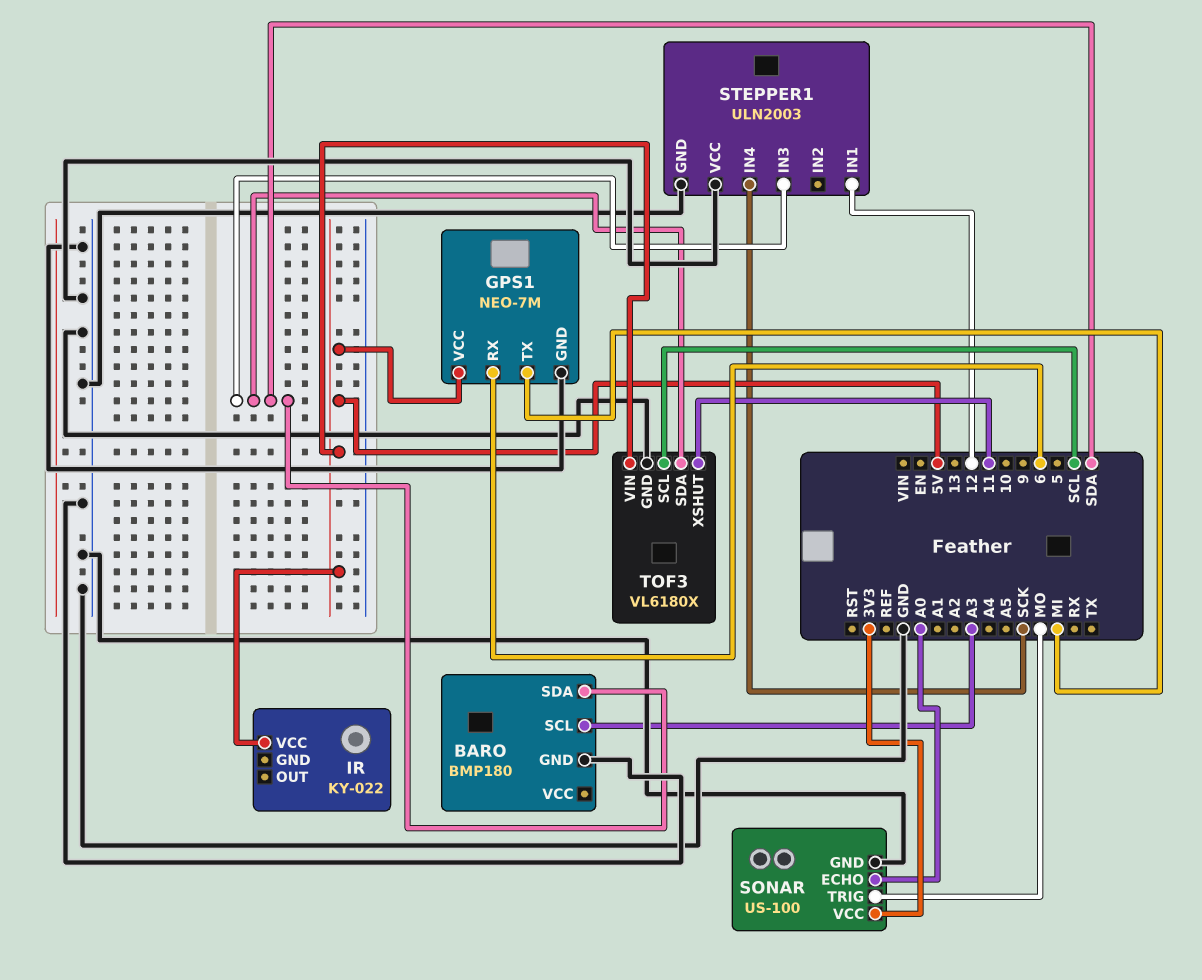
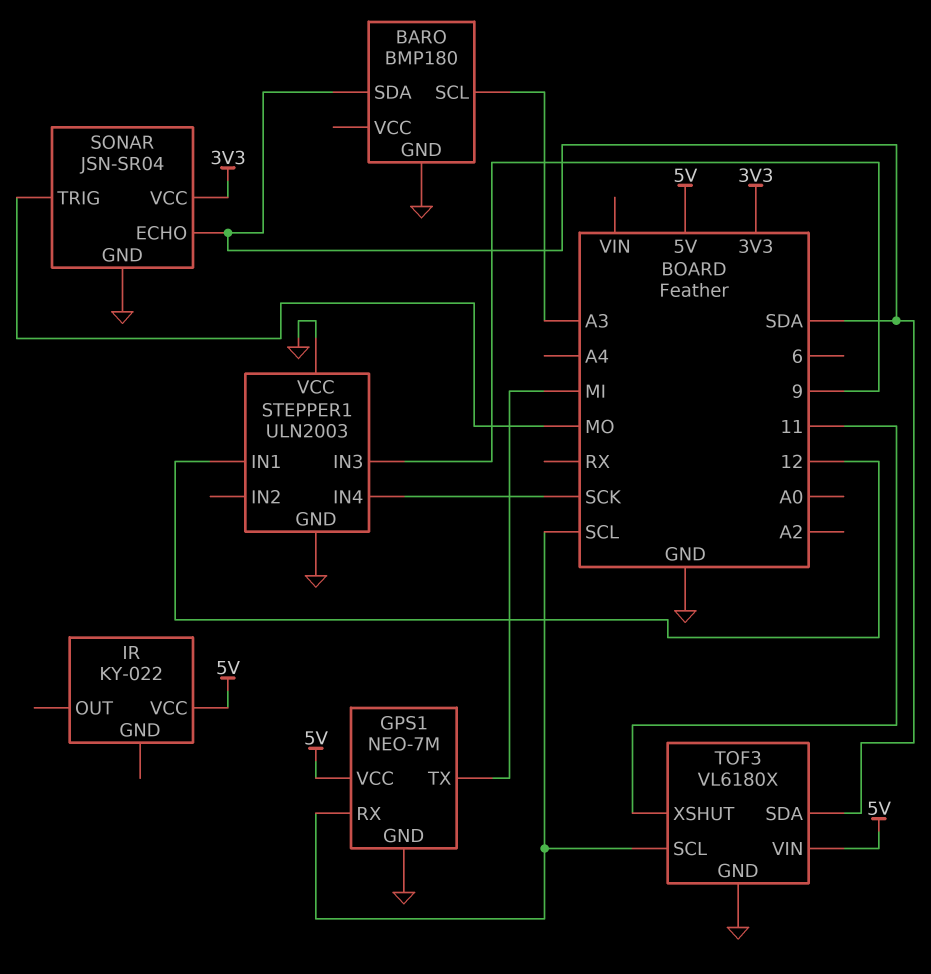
GPS1 pin RX: 6 -> SCL
SONAR: US-100 -> JSN-SR04
SONAR pin ECHO: A0 -> SDA
STEPPER1 pin IN3: SDA -> 9

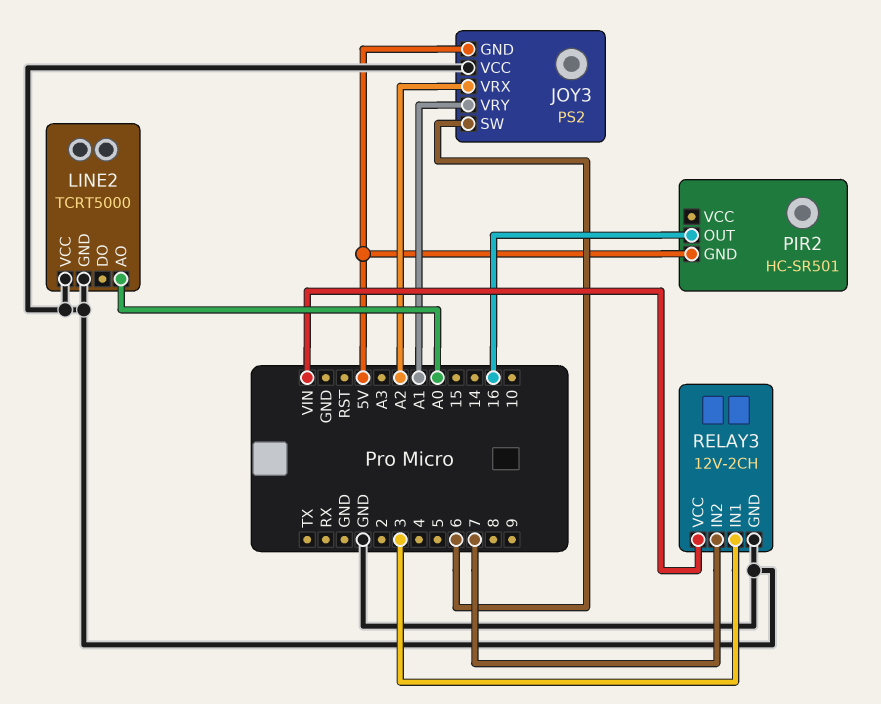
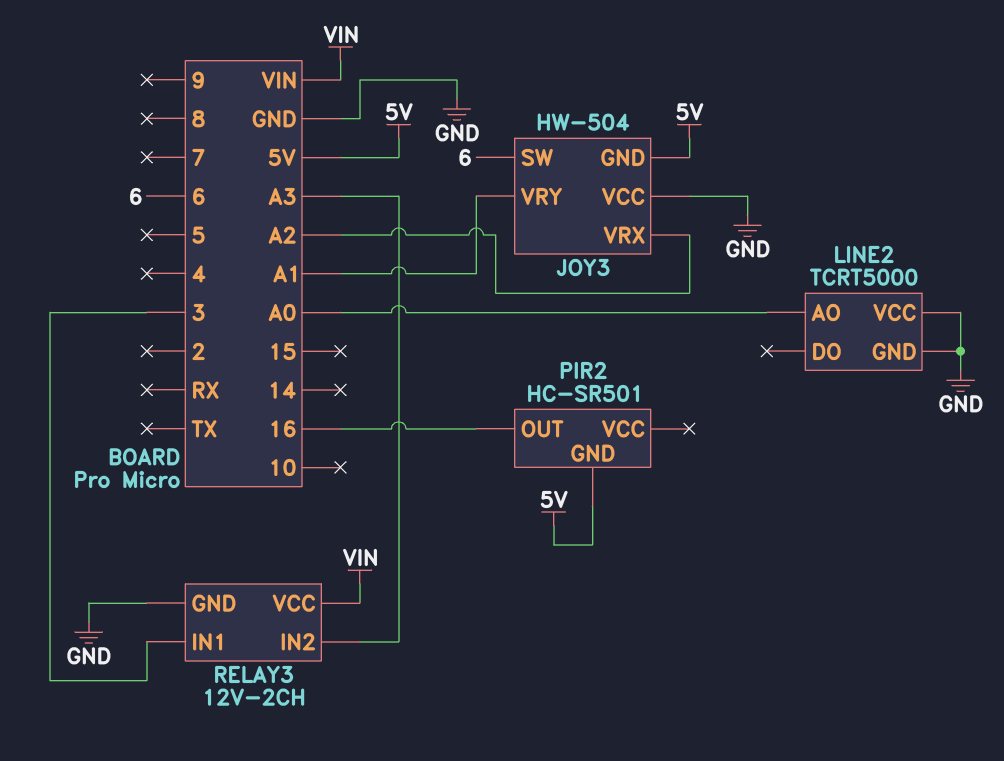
JOY3: PS2 -> HW-504
RELAY3 pin IN2: 7 -> A3

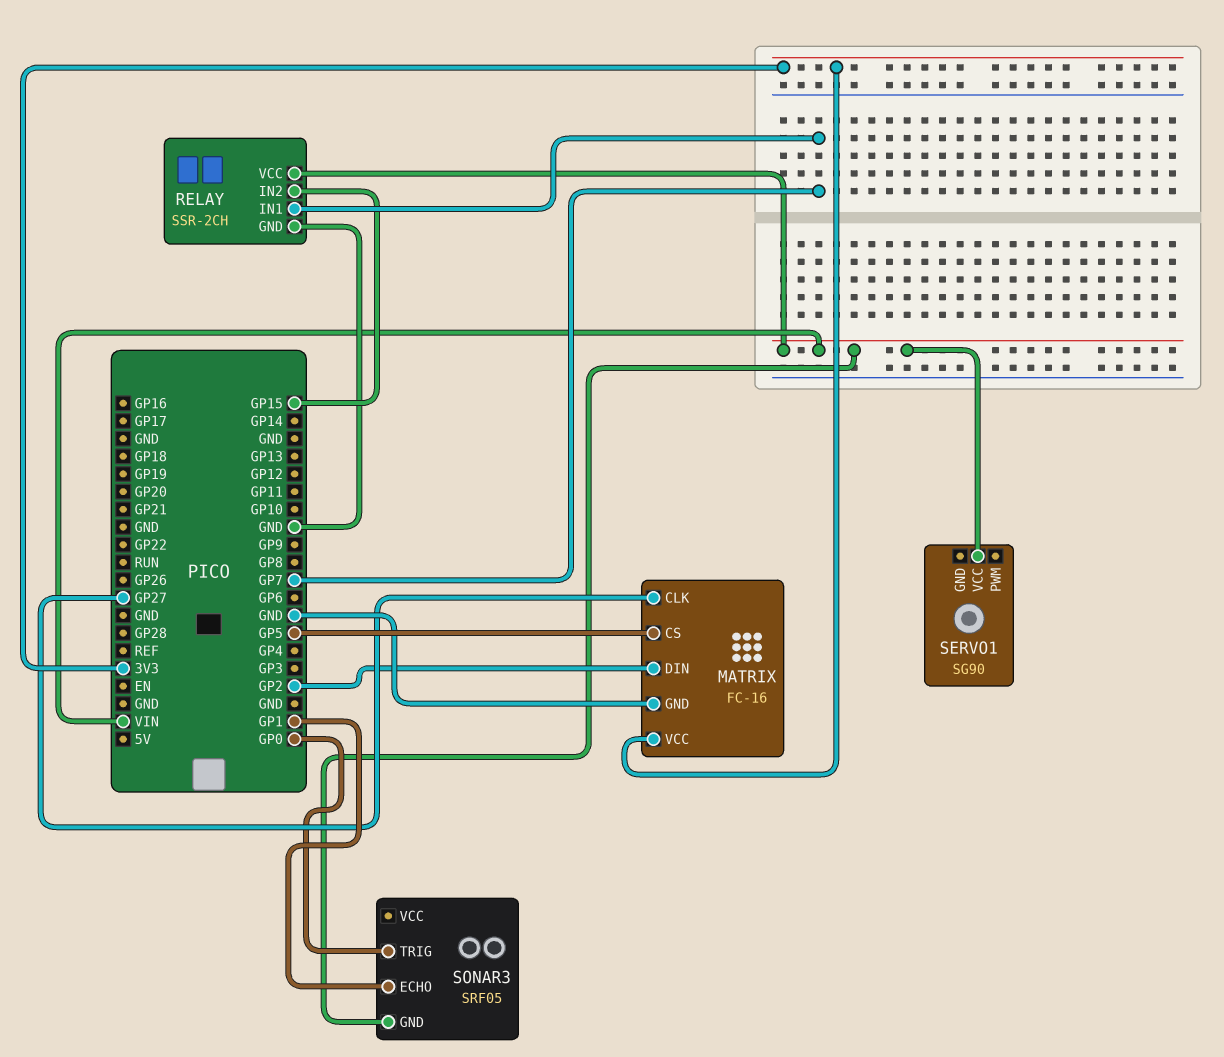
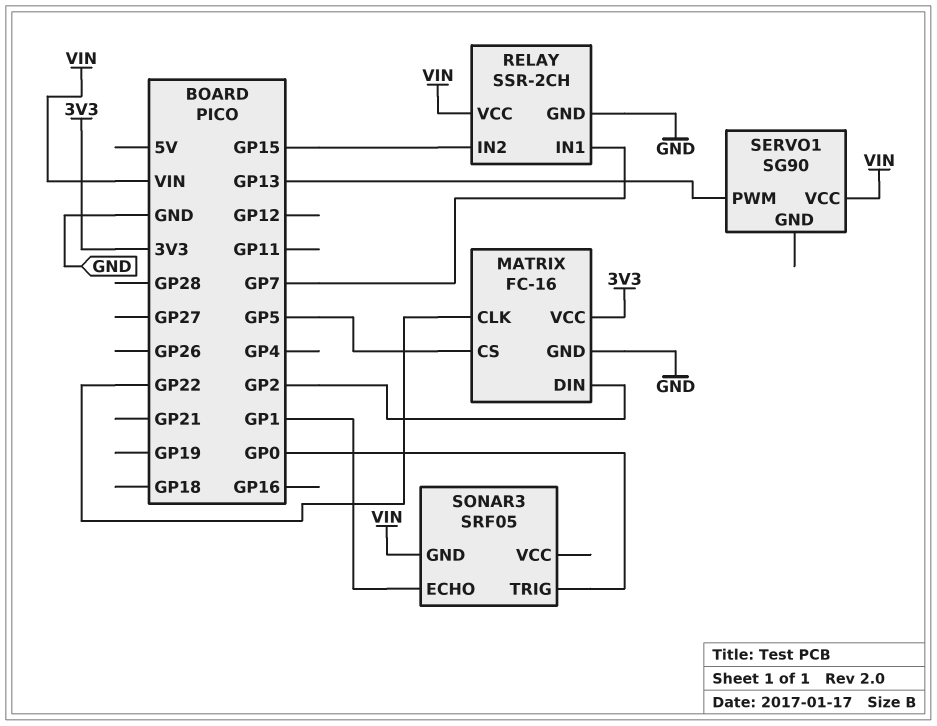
MATRIX pin CLK: GP27 -> GP22
SERVO1 pin PWM: none -> GP13

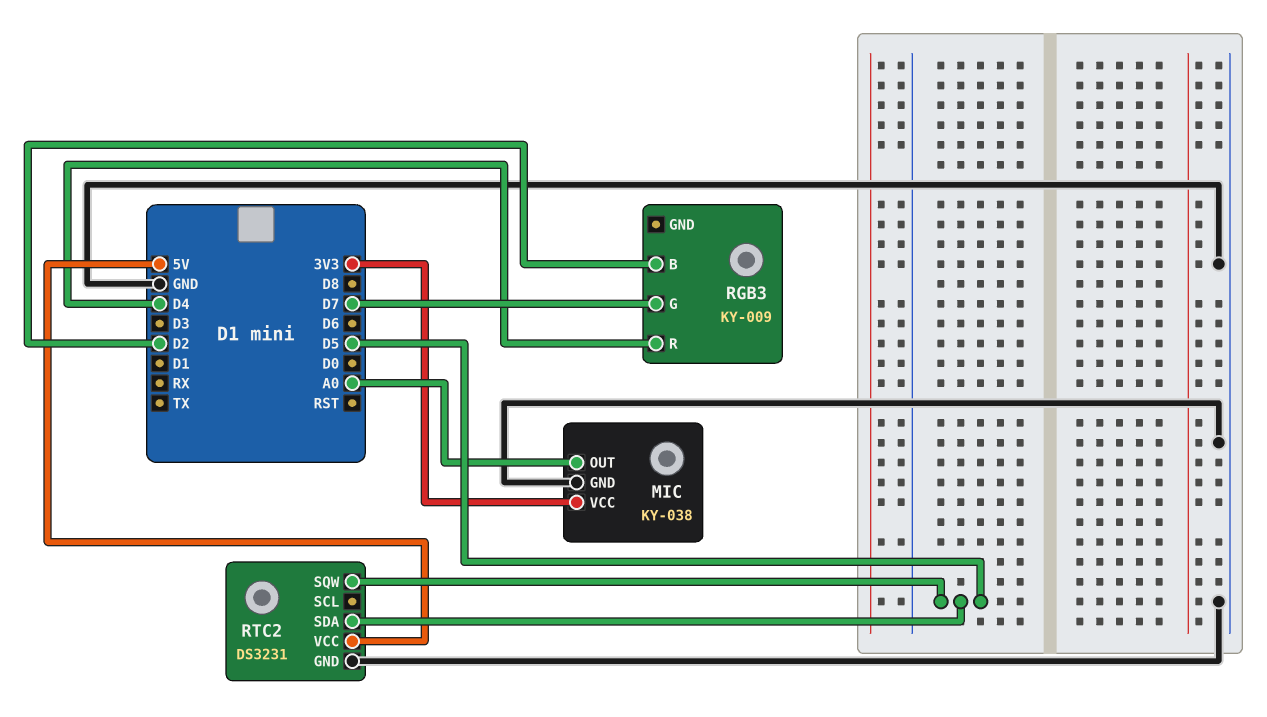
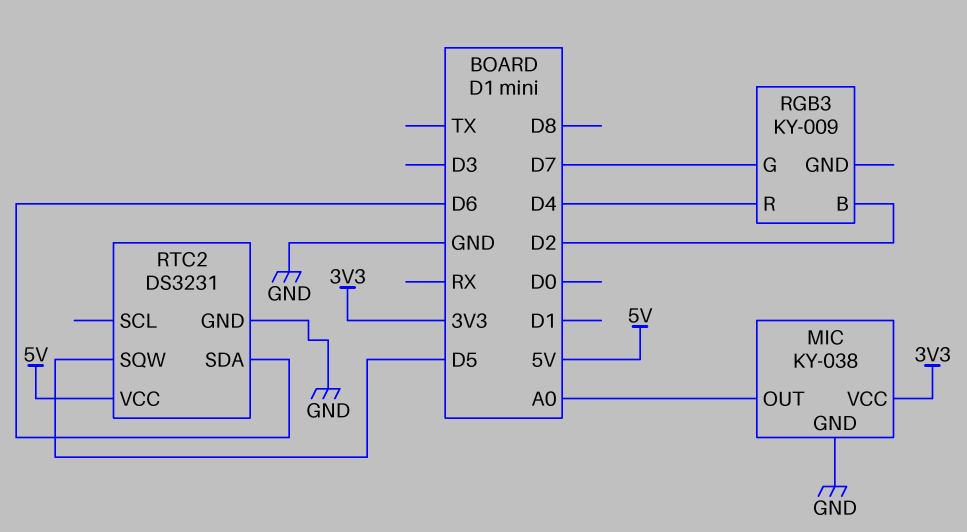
RTC2 pin SDA: D5 -> D6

> _Work to complete_
Repeat each line of the records exactly. Do not include the pictures.

> _Task result_
GPS1 pin RX: 6 -> SCL
SONAR: US-100 -> JSN-SR04
SONAR pin ECHO: A0 -> SDA
STEPPER1 pin IN3: SDA -> 9

JOY3: PS2 -> HW-504
RELAY3 pin IN2: 7 -> A3

MATRIX pin CLK: GP27 -> GP22
SERVO1 pin PWM: none -> GP13

RTC2 pin SDA: D5 -> D6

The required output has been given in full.